THE PROBLEM: Would you please copy every line below that includes the string "VBUS"?

Entries taken from a collection:
*** Begin section ***

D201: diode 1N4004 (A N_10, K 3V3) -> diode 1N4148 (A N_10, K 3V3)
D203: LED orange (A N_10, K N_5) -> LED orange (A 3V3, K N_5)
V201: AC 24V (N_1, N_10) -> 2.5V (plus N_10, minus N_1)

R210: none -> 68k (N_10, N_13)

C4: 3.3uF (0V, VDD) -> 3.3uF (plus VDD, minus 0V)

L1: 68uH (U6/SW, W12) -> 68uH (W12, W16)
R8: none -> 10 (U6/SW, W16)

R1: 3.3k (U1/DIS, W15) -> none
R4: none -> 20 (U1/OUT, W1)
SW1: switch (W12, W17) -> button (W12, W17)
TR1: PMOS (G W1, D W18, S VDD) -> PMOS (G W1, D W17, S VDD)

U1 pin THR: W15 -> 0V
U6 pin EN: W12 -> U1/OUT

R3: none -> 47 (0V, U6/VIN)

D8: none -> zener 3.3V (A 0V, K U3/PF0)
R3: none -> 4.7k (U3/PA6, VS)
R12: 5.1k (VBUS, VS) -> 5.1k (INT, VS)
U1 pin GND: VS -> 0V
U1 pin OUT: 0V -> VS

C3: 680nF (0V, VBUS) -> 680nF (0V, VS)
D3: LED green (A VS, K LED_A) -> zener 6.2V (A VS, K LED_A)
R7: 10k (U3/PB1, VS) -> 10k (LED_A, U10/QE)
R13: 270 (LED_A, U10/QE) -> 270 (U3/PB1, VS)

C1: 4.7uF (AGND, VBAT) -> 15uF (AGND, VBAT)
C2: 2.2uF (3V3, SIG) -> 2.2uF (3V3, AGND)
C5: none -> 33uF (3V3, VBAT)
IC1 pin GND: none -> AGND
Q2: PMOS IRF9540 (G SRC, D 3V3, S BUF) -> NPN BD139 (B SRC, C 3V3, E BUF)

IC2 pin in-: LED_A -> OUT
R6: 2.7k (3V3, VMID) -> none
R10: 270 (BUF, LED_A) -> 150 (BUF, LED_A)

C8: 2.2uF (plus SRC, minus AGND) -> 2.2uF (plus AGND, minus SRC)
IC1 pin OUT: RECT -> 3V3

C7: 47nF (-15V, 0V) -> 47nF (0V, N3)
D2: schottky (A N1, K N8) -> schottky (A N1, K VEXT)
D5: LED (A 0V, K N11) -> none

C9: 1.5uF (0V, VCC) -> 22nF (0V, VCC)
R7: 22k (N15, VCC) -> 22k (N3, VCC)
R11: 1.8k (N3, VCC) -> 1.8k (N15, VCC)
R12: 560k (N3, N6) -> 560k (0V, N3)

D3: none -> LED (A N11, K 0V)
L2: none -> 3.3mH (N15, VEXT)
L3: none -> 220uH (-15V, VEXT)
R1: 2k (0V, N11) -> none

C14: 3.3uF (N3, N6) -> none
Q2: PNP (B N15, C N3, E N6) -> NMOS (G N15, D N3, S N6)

*** End section ***

WRITTEN SOLUTION:
R12: 5.1k (VBUS, VS) -> 5.1k (INT, VS)
C3: 680nF (0V, VBUS) -> 680nF (0V, VS)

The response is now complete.